About this task = For this exercise, reproduce the entries below exactly, but only from the line containing "delete | plane" through the line containing "ring in orange", both included.

Entries shown: Begin

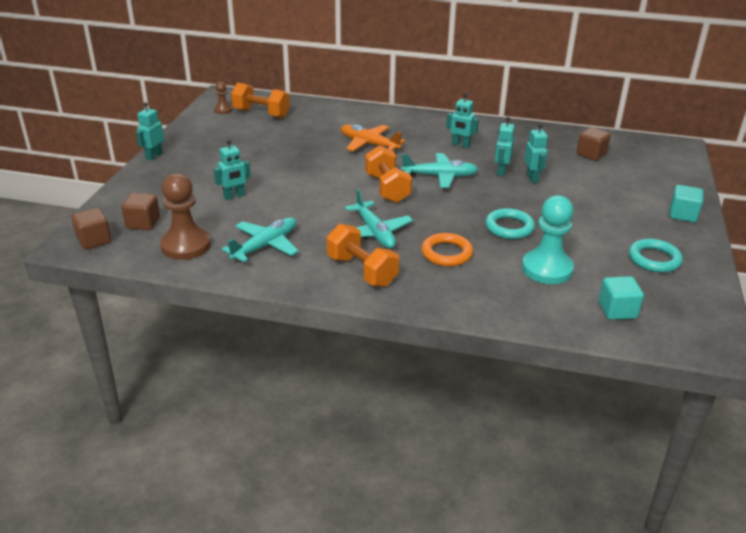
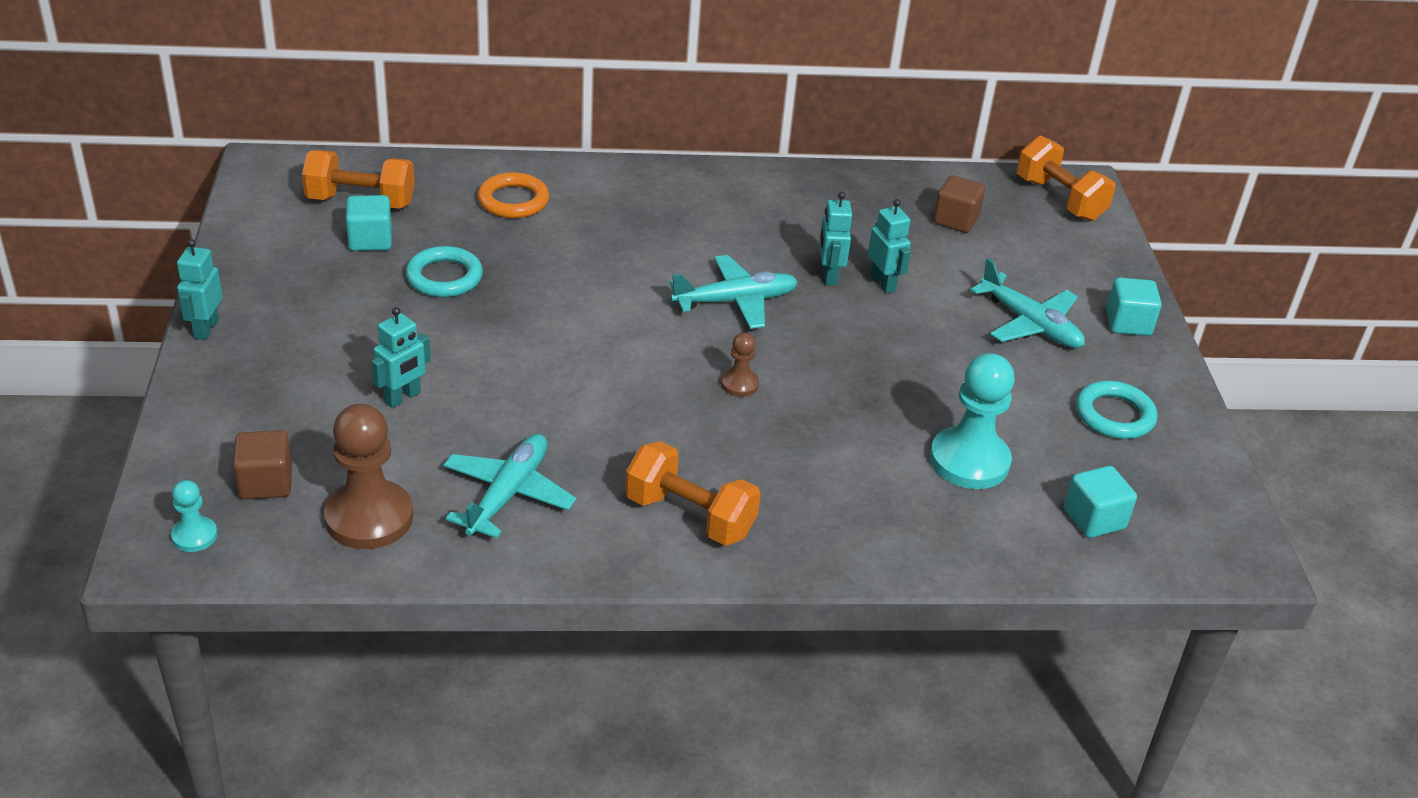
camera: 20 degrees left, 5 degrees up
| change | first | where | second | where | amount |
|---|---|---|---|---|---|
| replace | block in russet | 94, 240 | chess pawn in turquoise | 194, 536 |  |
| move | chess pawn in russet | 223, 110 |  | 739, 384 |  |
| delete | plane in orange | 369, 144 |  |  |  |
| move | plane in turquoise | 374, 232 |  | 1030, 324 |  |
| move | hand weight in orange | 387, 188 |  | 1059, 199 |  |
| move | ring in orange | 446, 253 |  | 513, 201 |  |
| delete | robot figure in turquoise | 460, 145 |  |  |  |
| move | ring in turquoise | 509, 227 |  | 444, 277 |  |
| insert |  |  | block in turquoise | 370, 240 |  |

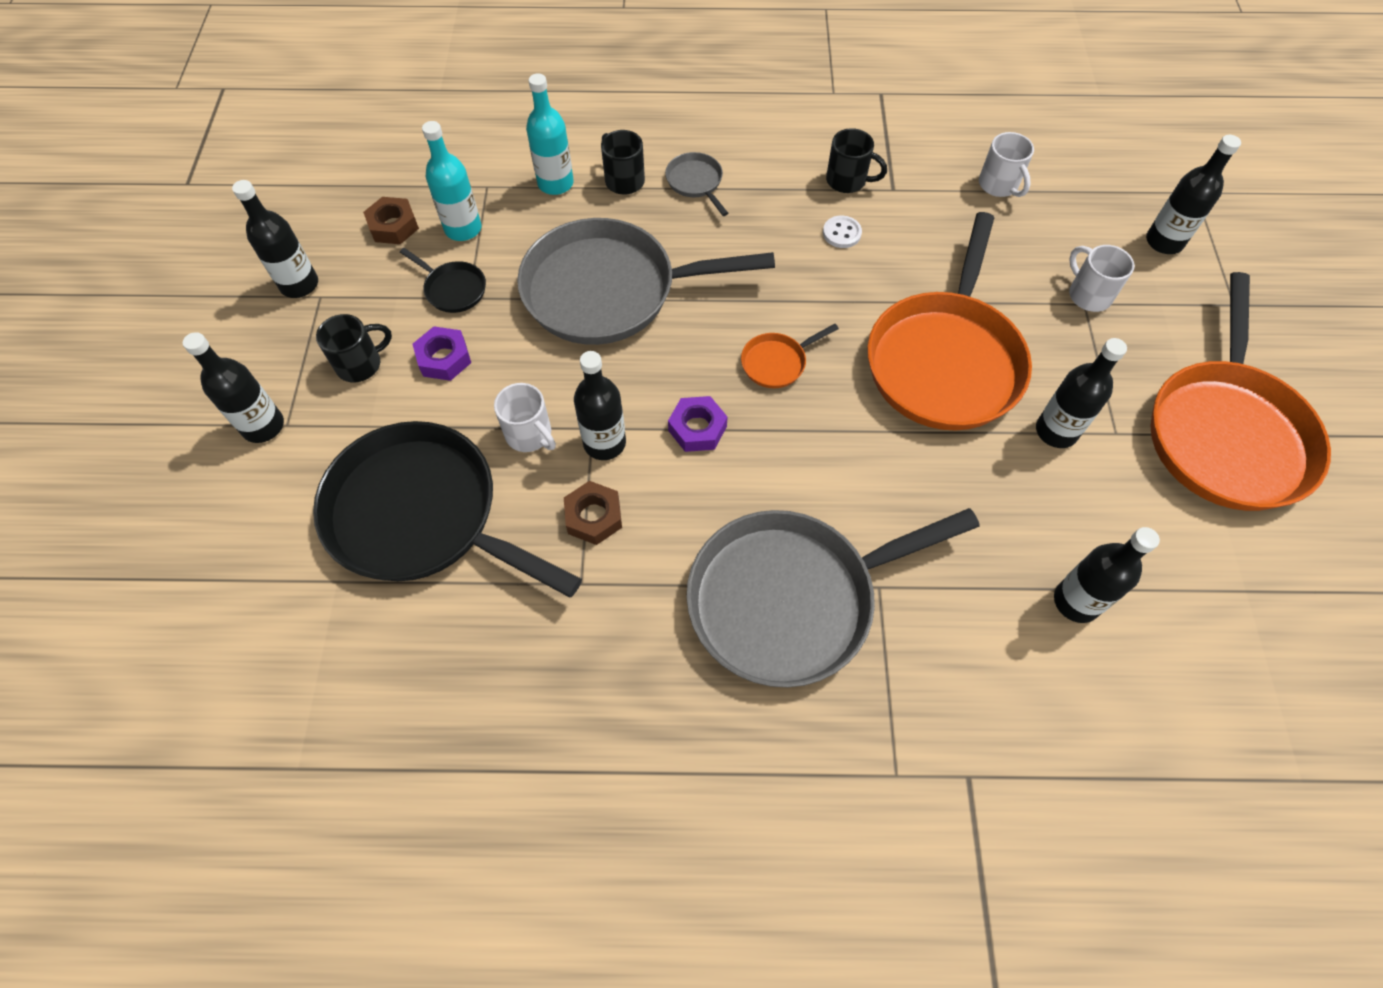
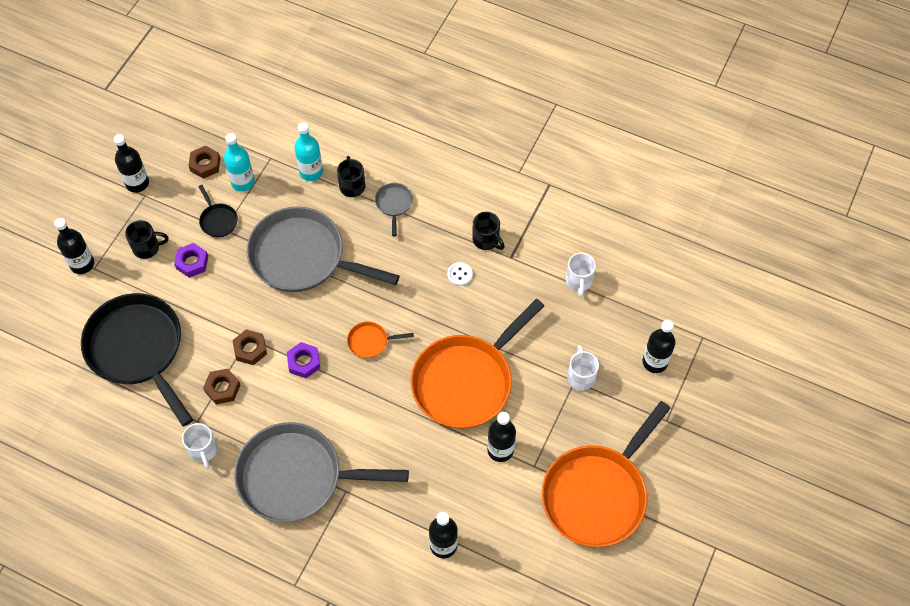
camera: 25 degrees right, 0 degrees up
| change | first | where | second | where | amount |
|---|---|---|---|---|---|
| move | tea mug in pure white | 530, 435 |  | 203, 450 |  |
| replace | drink bottle in jet-black | 604, 443 | hexagon nut in russet | 250, 349 |  |

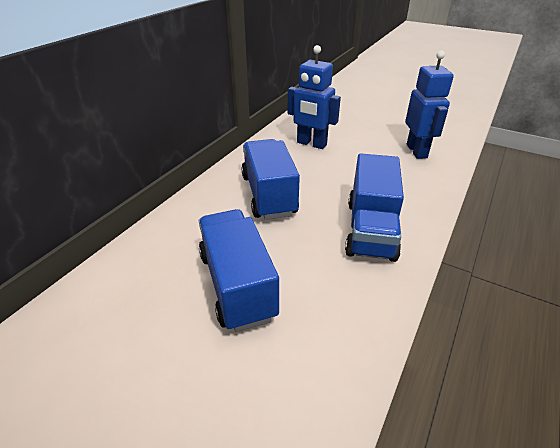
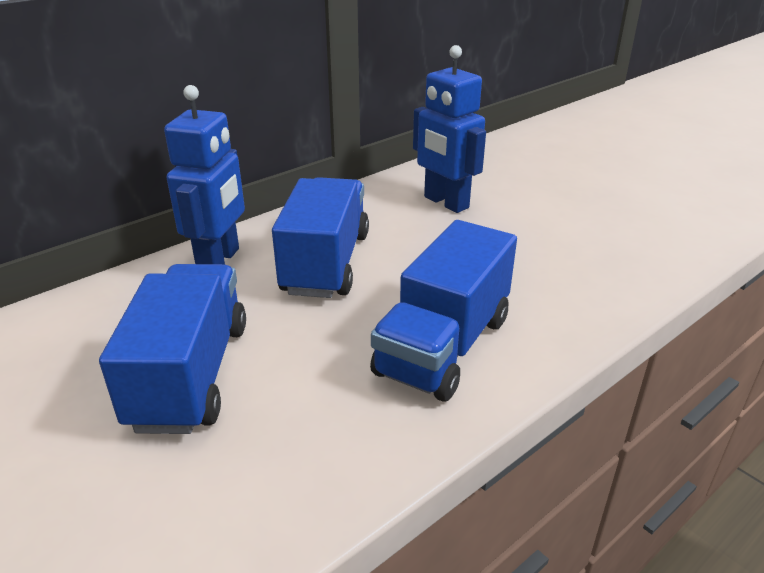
camera: 20 degrees right, 5 degrees down
| change | first | where | second | where | amount |
|---|---|---|---|---|---|
| move | robot figure in blue | 417, 151 |  | 219, 261 |  |

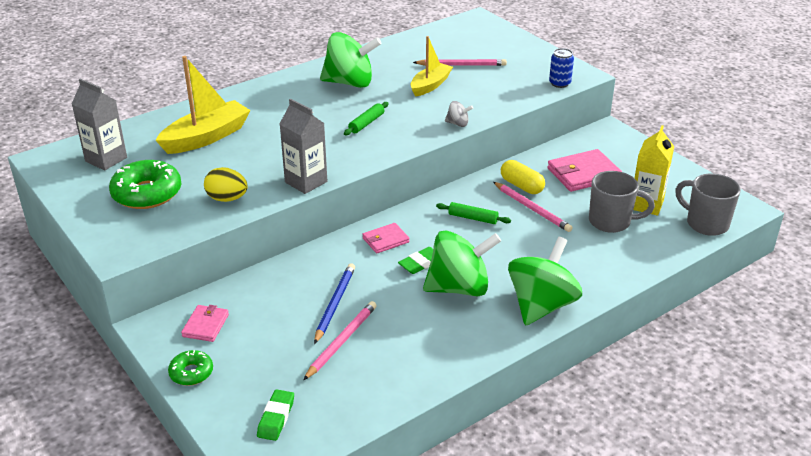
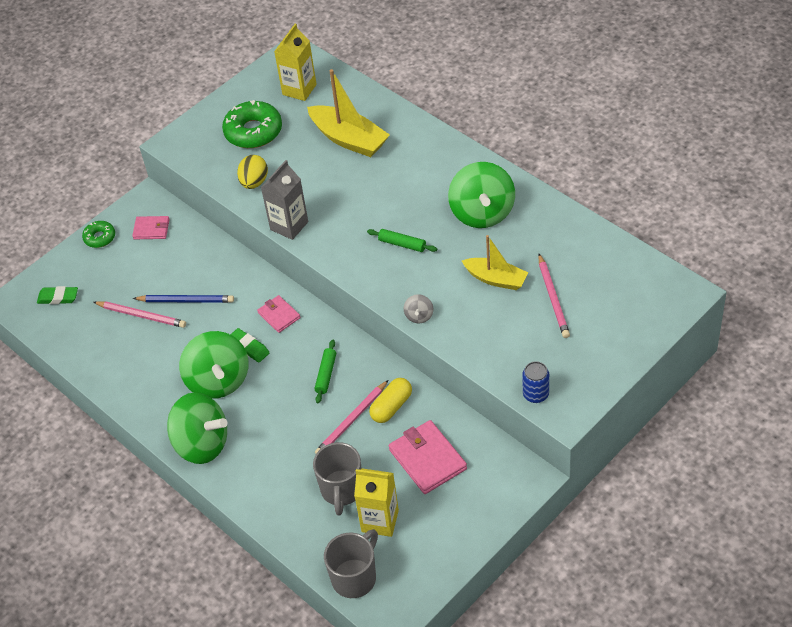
camera: 85 degrees right, 15 degrees up
| change | first | where | second | where | amount |
|---|---|---|---|---|---|
| recolor | milk carton in gray | 106, 159 | milk carton in golden | 299, 89 |  |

Entries shown: End

Expected answer =
| delete | plane in orange | 369, 144 |  |  |  |
| move | plane in turquoise | 374, 232 |  | 1030, 324 |  |
| move | hand weight in orange | 387, 188 |  | 1059, 199 |  |
| move | ring in orange | 446, 253 |  | 513, 201 |  |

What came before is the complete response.